(Structured diff data)
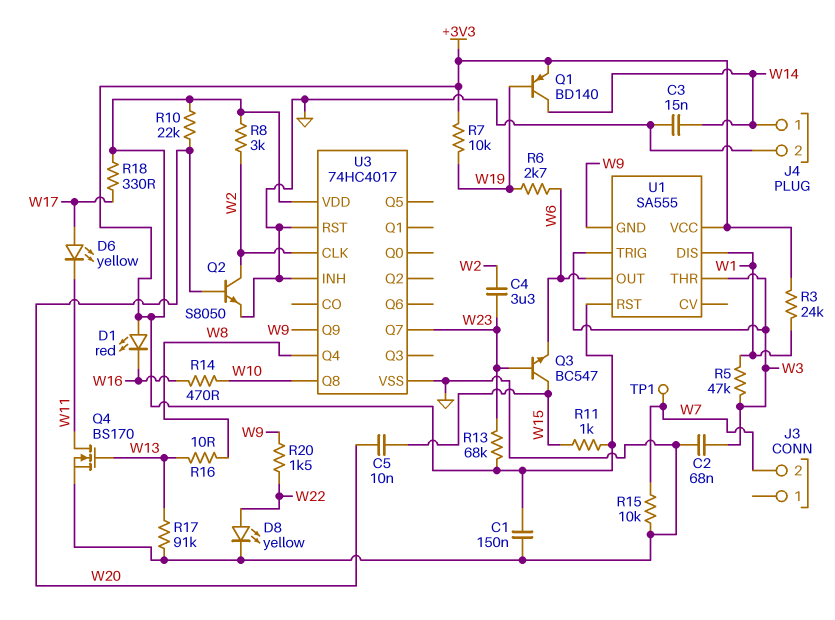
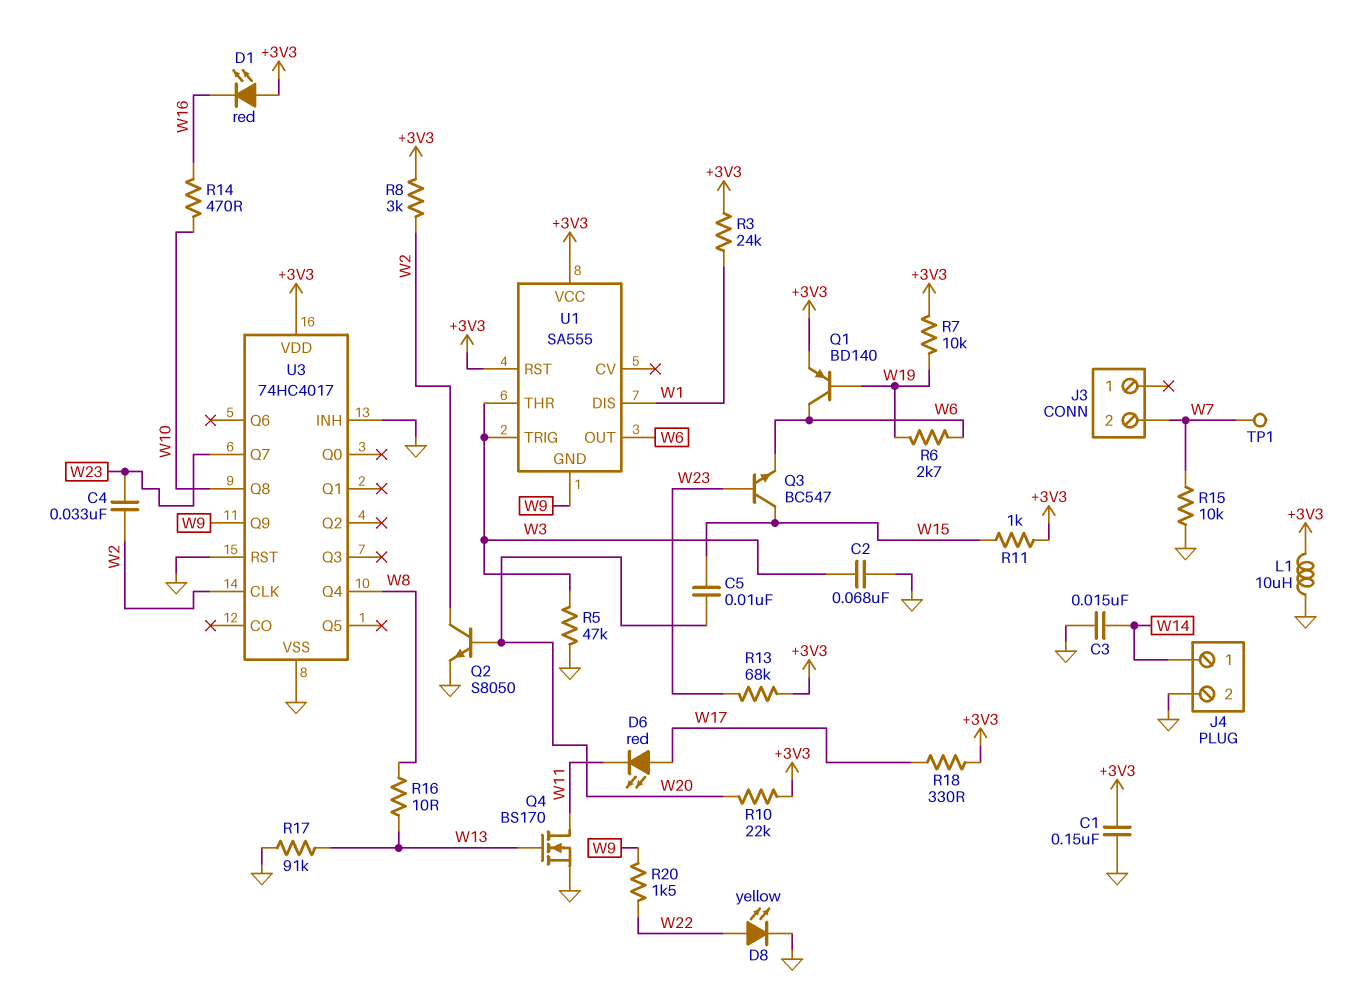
C4: 3.3uF (W2, W23) -> 33nF (W2, W23)
D6: LED yellow (A W17, K W11) -> LED red (A W17, K W11)
L1: none -> 10uH (+3V3, GND)
Q1: PNP BD140 (B W19, C W14, E +3V3) -> PNP BD140 (B W19, C W6, E +3V3)
R5: 47k (W1, W3) -> 47k (GND, W3)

### What you will do
The task calls for duplicating the data exactly, with no images kept.

### Answer box
C4: 3.3uF (W2, W23) -> 33nF (W2, W23)
D6: LED yellow (A W17, K W11) -> LED red (A W17, K W11)
L1: none -> 10uH (+3V3, GND)
Q1: PNP BD140 (B W19, C W14, E +3V3) -> PNP BD140 (B W19, C W6, E +3V3)
R5: 47k (W1, W3) -> 47k (GND, W3)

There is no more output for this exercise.